Where does the word "heart" occur in the material? Copy each line that has it.

━━━ Supplied records

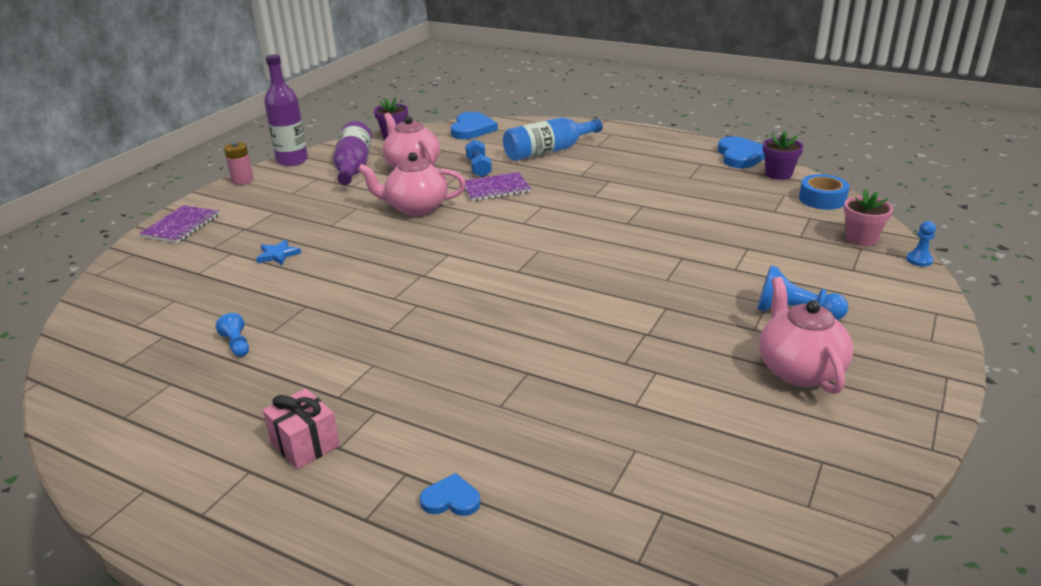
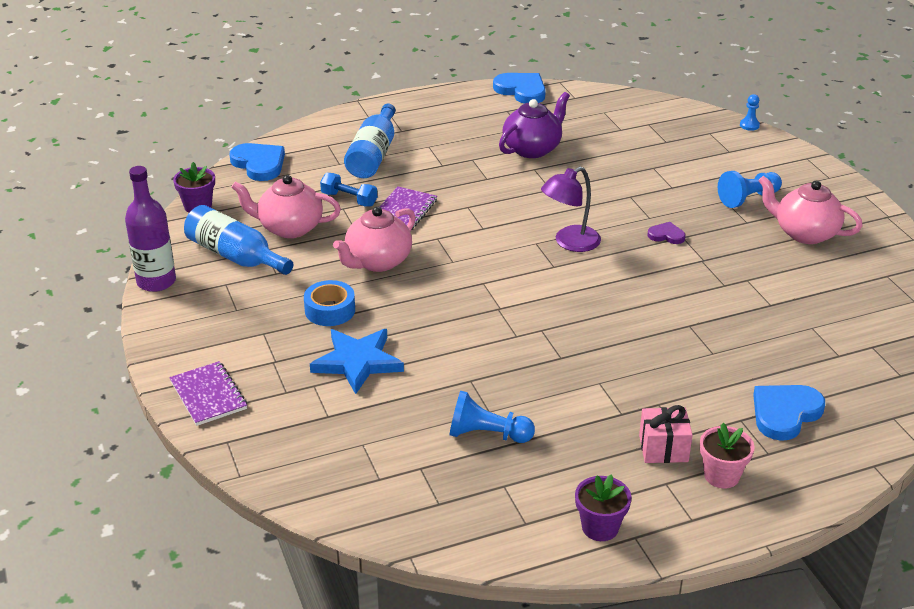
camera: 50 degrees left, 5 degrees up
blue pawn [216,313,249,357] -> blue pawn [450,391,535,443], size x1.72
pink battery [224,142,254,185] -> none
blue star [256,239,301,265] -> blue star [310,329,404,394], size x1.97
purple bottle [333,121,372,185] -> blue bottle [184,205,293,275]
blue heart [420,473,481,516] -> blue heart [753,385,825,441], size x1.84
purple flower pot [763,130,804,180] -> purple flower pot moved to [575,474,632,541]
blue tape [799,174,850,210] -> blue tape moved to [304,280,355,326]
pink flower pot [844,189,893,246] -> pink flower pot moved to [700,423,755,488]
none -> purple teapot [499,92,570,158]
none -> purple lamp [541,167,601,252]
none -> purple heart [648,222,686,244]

━━━━━━
━━━ Supplied records

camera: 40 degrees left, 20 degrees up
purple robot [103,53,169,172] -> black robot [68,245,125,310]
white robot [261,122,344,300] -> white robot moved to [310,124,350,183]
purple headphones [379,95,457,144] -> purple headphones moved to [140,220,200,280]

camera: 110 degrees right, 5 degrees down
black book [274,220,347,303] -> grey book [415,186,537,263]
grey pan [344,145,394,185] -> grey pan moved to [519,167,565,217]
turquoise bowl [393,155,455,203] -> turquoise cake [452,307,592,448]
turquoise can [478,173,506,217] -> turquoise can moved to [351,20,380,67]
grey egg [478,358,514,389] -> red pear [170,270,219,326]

━━━━━━

__Task output__
blue heart [420,473,481,516] -> blue heart [753,385,825,441], size x1.84
none -> purple heart [648,222,686,244]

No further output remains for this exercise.